* **Challenge**: Please put the lines of all the entries below into a single numbered list, skipping any blank lines. Leave the pictures out of your answer.

====== Input records

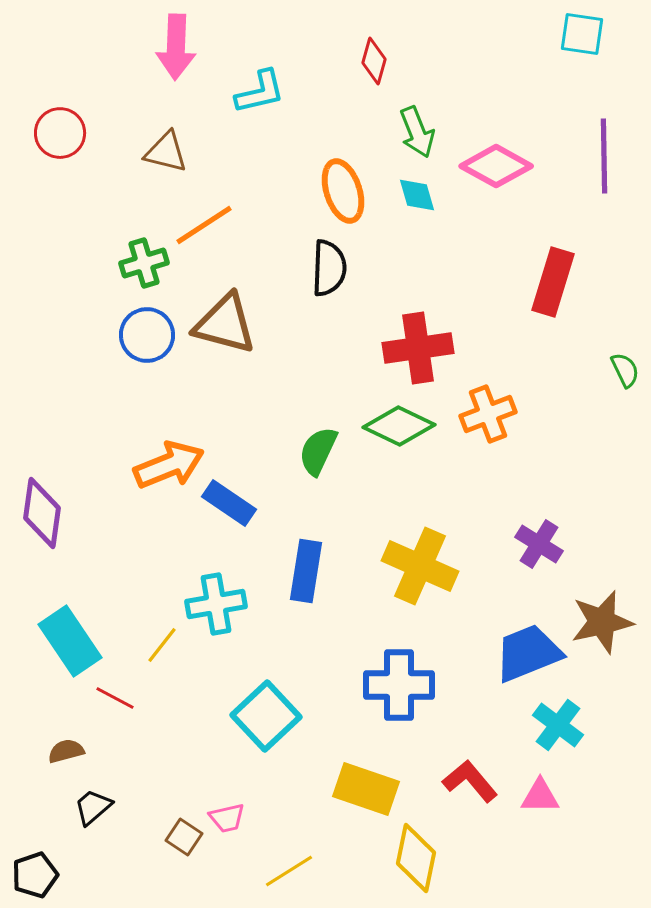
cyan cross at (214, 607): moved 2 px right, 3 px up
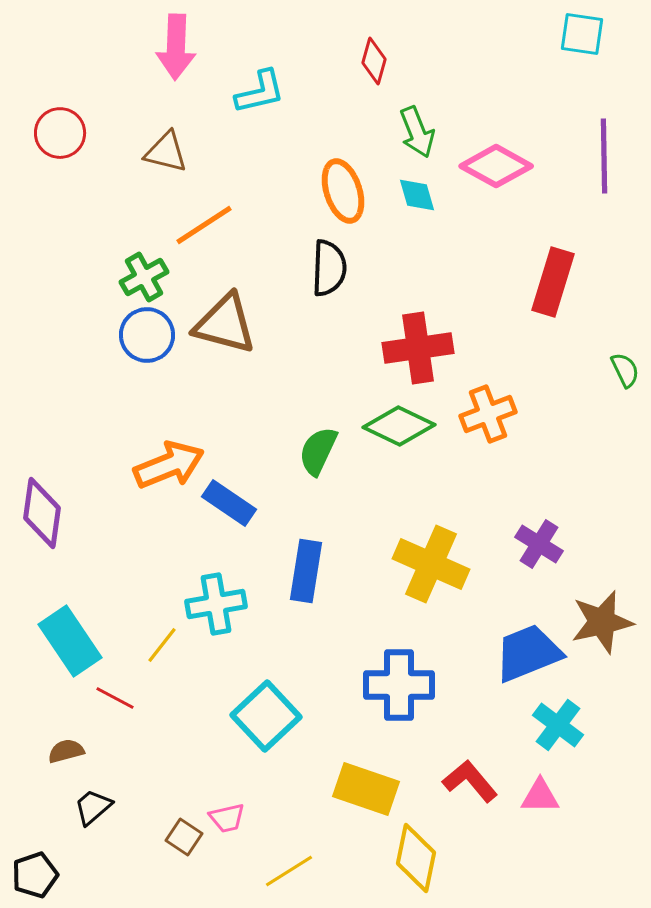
green cross at (144, 263): moved 14 px down; rotated 12 degrees counterclockwise
yellow cross at (420, 566): moved 11 px right, 2 px up
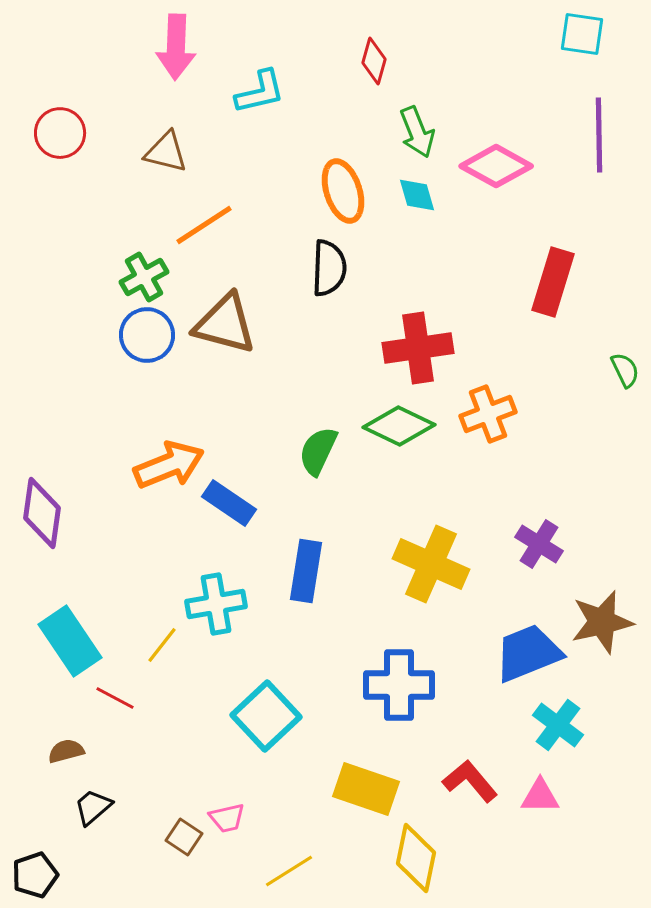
purple line at (604, 156): moved 5 px left, 21 px up
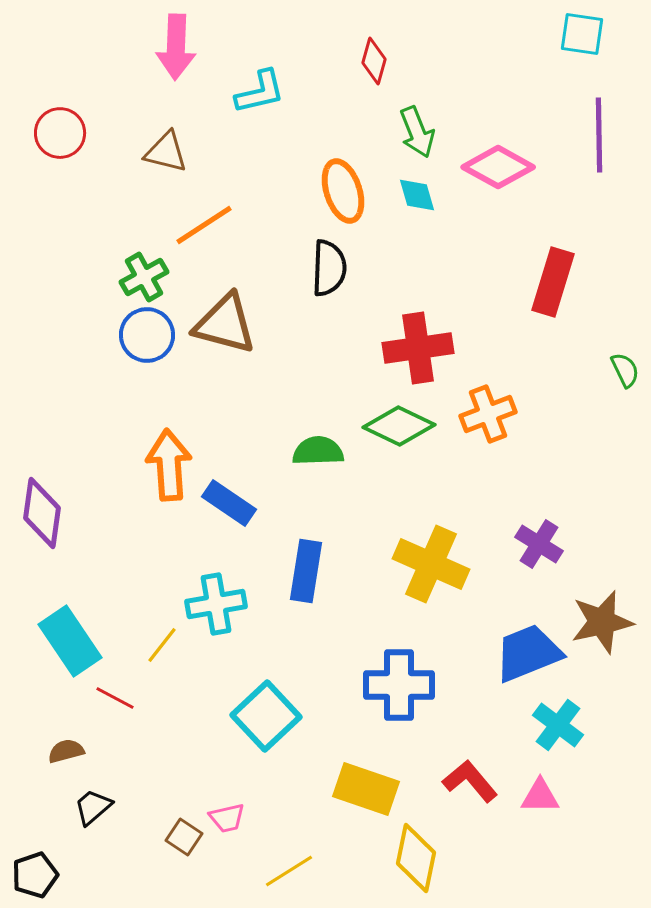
pink diamond at (496, 166): moved 2 px right, 1 px down
green semicircle at (318, 451): rotated 63 degrees clockwise
orange arrow at (169, 465): rotated 72 degrees counterclockwise
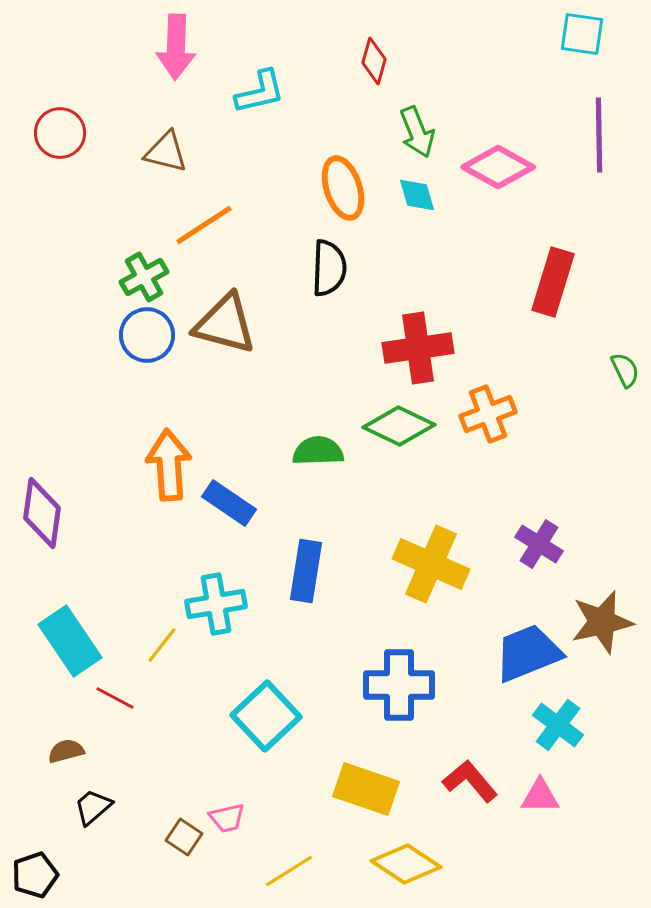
orange ellipse at (343, 191): moved 3 px up
yellow diamond at (416, 858): moved 10 px left, 6 px down; rotated 68 degrees counterclockwise
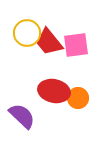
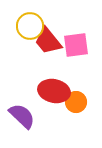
yellow circle: moved 3 px right, 7 px up
red trapezoid: moved 1 px left, 1 px up
orange circle: moved 2 px left, 4 px down
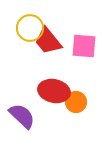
yellow circle: moved 2 px down
pink square: moved 8 px right, 1 px down; rotated 12 degrees clockwise
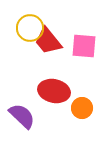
orange circle: moved 6 px right, 6 px down
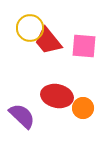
red ellipse: moved 3 px right, 5 px down
orange circle: moved 1 px right
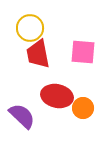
red trapezoid: moved 10 px left, 13 px down; rotated 28 degrees clockwise
pink square: moved 1 px left, 6 px down
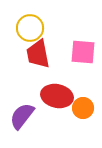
purple semicircle: rotated 96 degrees counterclockwise
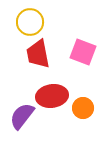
yellow circle: moved 6 px up
pink square: rotated 16 degrees clockwise
red ellipse: moved 5 px left; rotated 20 degrees counterclockwise
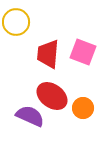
yellow circle: moved 14 px left
red trapezoid: moved 10 px right; rotated 16 degrees clockwise
red ellipse: rotated 44 degrees clockwise
purple semicircle: moved 8 px right; rotated 76 degrees clockwise
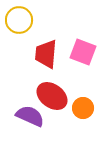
yellow circle: moved 3 px right, 2 px up
red trapezoid: moved 2 px left
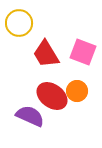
yellow circle: moved 3 px down
red trapezoid: rotated 36 degrees counterclockwise
orange circle: moved 6 px left, 17 px up
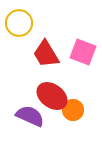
orange circle: moved 4 px left, 19 px down
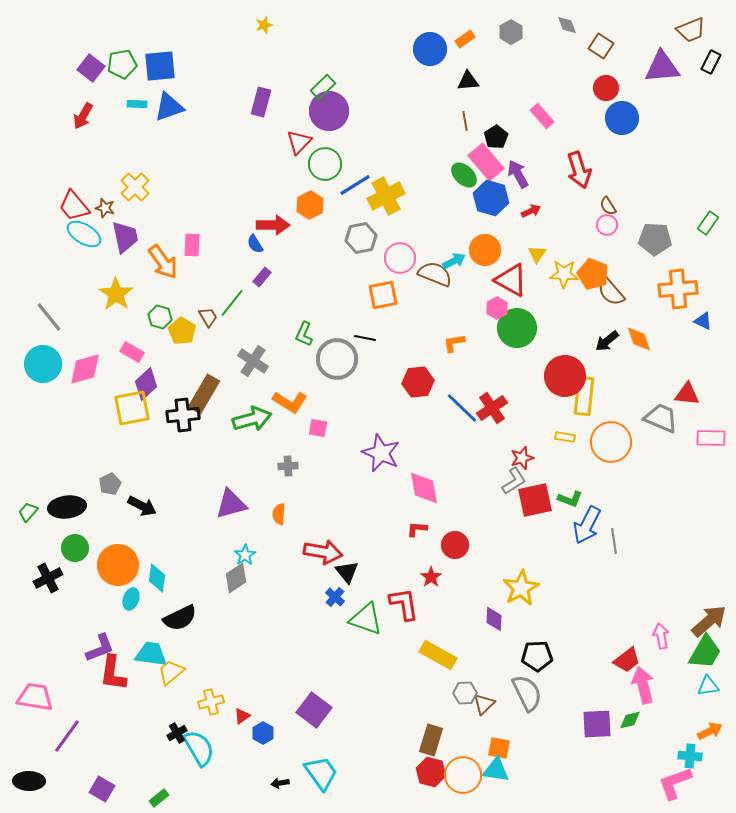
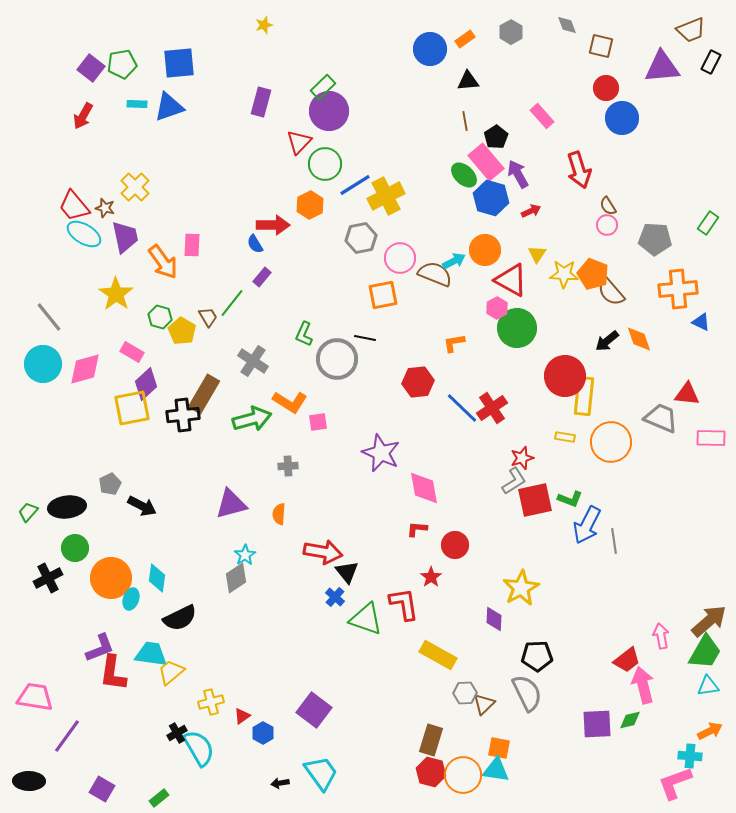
brown square at (601, 46): rotated 20 degrees counterclockwise
blue square at (160, 66): moved 19 px right, 3 px up
blue triangle at (703, 321): moved 2 px left, 1 px down
pink square at (318, 428): moved 6 px up; rotated 18 degrees counterclockwise
orange circle at (118, 565): moved 7 px left, 13 px down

============

* **Final result**:
1. cyan cross at (214, 607): moved 2 px right, 3 px up
2. green cross at (144, 263): moved 14 px down; rotated 12 degrees counterclockwise
3. yellow cross at (420, 566): moved 11 px right, 2 px up
4. purple line at (604, 156): moved 5 px left, 21 px up
5. pink diamond at (496, 166): moved 2 px right, 1 px down
6. green semicircle at (318, 451): rotated 63 degrees clockwise
7. orange arrow at (169, 465): rotated 72 degrees counterclockwise
8. orange ellipse at (343, 191): moved 3 px up
9. yellow diamond at (416, 858): moved 10 px left, 6 px down; rotated 68 degrees counterclockwise
10. yellow circle: moved 3 px right, 7 px up
11. red trapezoid: moved 1 px left, 1 px up
12. orange circle: moved 2 px left, 4 px down
13. yellow circle: moved 2 px down
14. pink square: moved 8 px right, 1 px down; rotated 12 degrees clockwise
15. orange circle: moved 6 px right, 6 px down
16. red ellipse: moved 3 px right, 5 px down
17. orange circle: moved 1 px right
18. red trapezoid: moved 10 px left, 13 px down; rotated 28 degrees clockwise
19. pink square: moved 1 px left, 6 px down
20. purple semicircle: rotated 96 degrees counterclockwise
21. yellow circle: moved 6 px up
22. pink square: rotated 16 degrees clockwise
23. red ellipse: moved 5 px left; rotated 20 degrees counterclockwise
24. yellow circle: moved 14 px left
25. red trapezoid: moved 10 px right; rotated 16 degrees clockwise
26. red ellipse: rotated 44 degrees clockwise
27. purple semicircle: moved 8 px right; rotated 76 degrees clockwise
28. yellow circle: moved 3 px right, 2 px up
29. red trapezoid: moved 2 px left
30. yellow circle: moved 3 px down
31. red trapezoid: rotated 36 degrees counterclockwise
32. orange circle: moved 6 px left, 17 px up
33. orange circle: moved 4 px left, 19 px down
34. brown square at (601, 46): rotated 20 degrees counterclockwise
35. blue square at (160, 66): moved 19 px right, 3 px up
36. blue triangle at (703, 321): moved 2 px left, 1 px down
37. pink square at (318, 428): moved 6 px up; rotated 18 degrees counterclockwise
38. orange circle at (118, 565): moved 7 px left, 13 px down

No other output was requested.